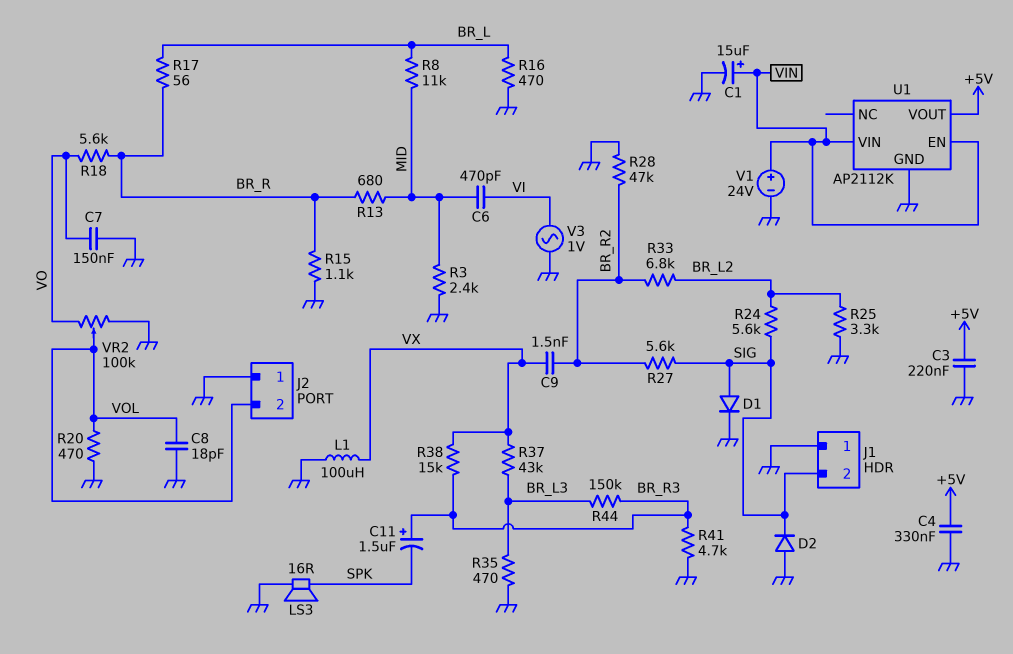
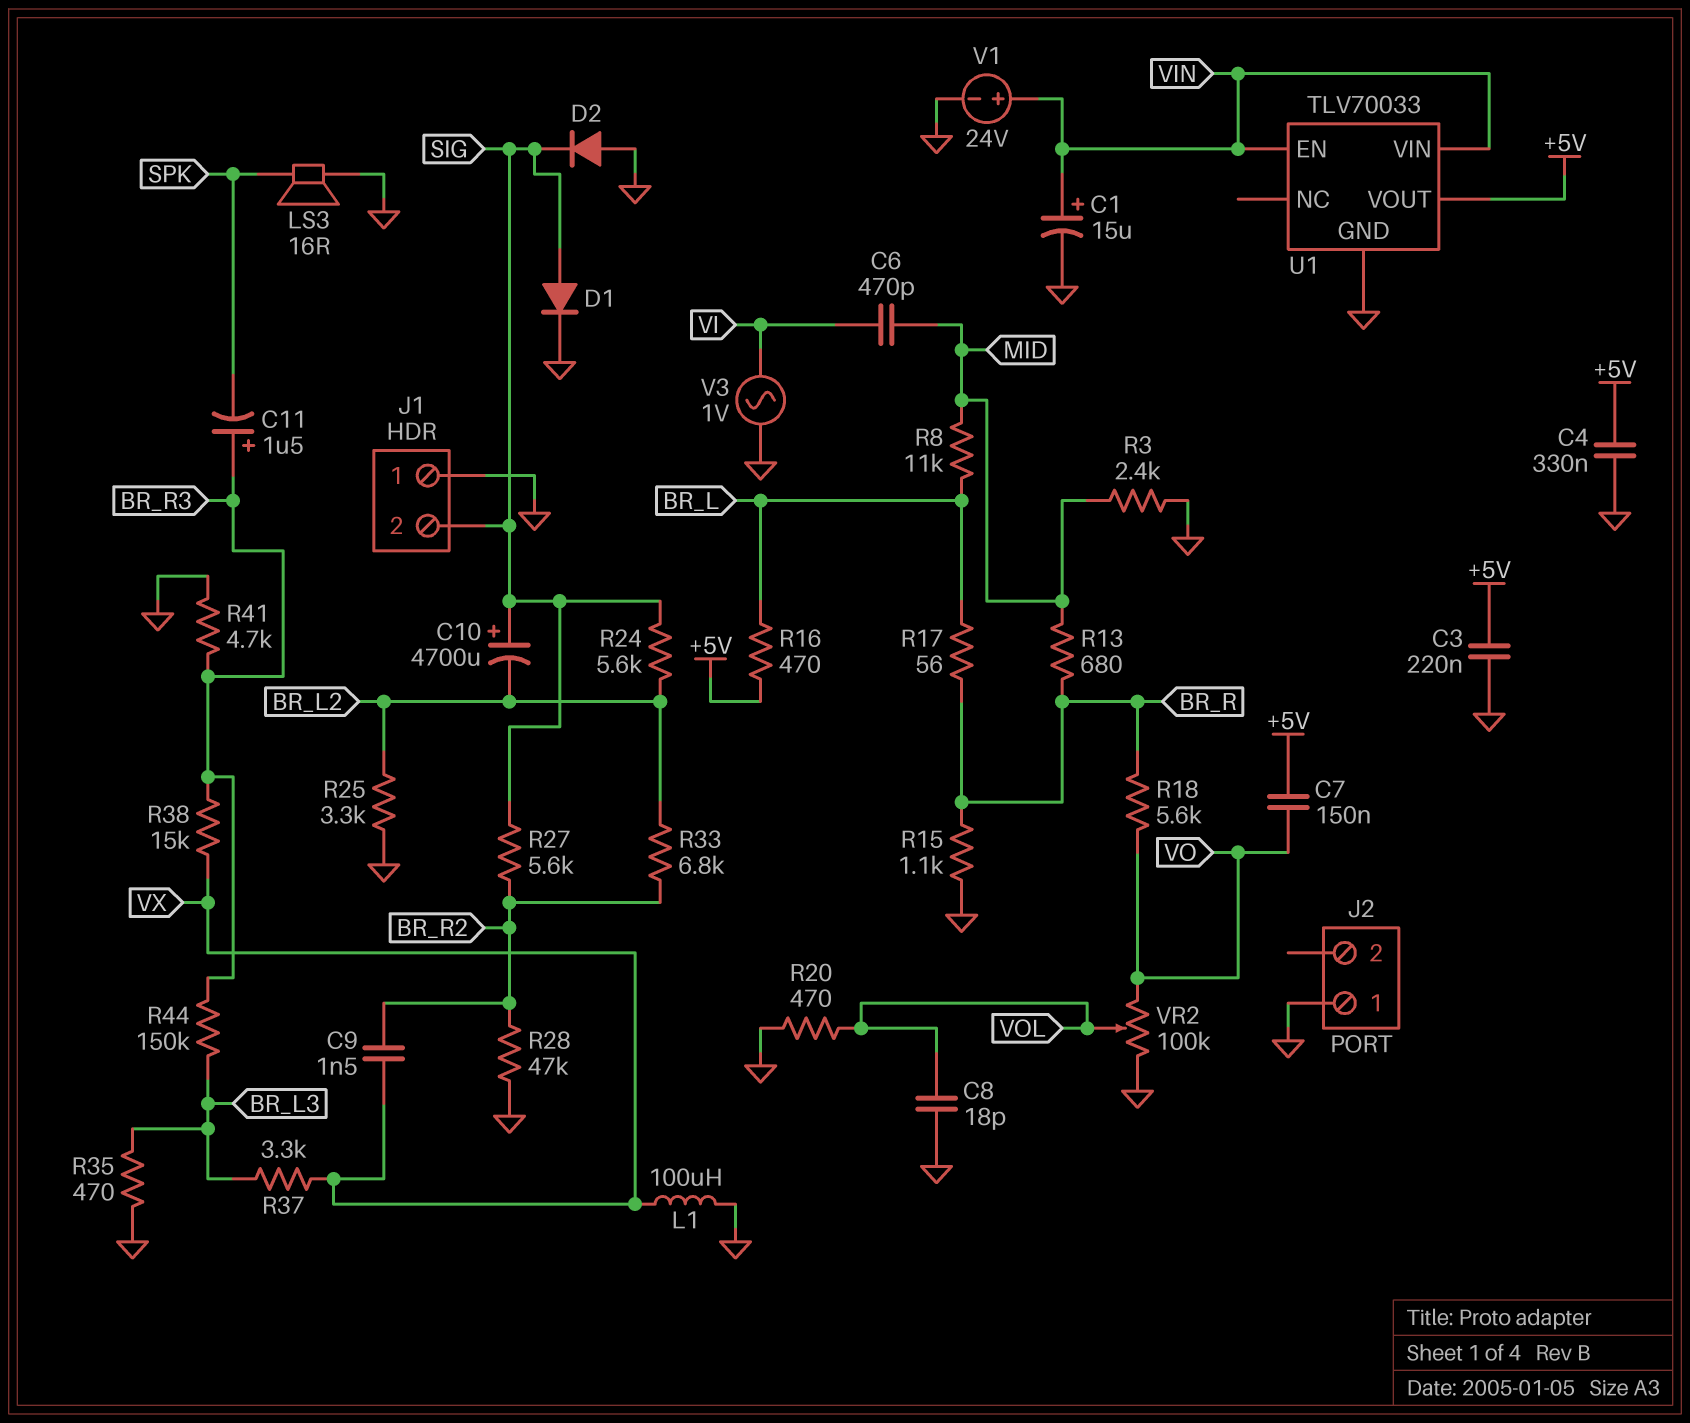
C7: 150nF (GND, VO) -> 150nF (+5V, VO)
C10: none -> 4700uF (plus SIG, minus BR_L2)
J2 pin 2: VOL -> none
R16: 470 (BR_L, GND) -> 470 (+5V, BR_L)
R37: 43k (BR_L3, VX) -> 3.3k (BR_L3, VX)
U1: AP2112K -> TLV70033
- - -
§ **PROBLEM DETAILS**:
Only the lines from the one containing "J2 pin 2: VOL -> none" through the end of the listing belong in the response, each reproduced exactly.

§ **RESPONSE TO THE TASK**:
J2 pin 2: VOL -> none
R16: 470 (BR_L, GND) -> 470 (+5V, BR_L)
R37: 43k (BR_L3, VX) -> 3.3k (BR_L3, VX)
U1: AP2112K -> TLV70033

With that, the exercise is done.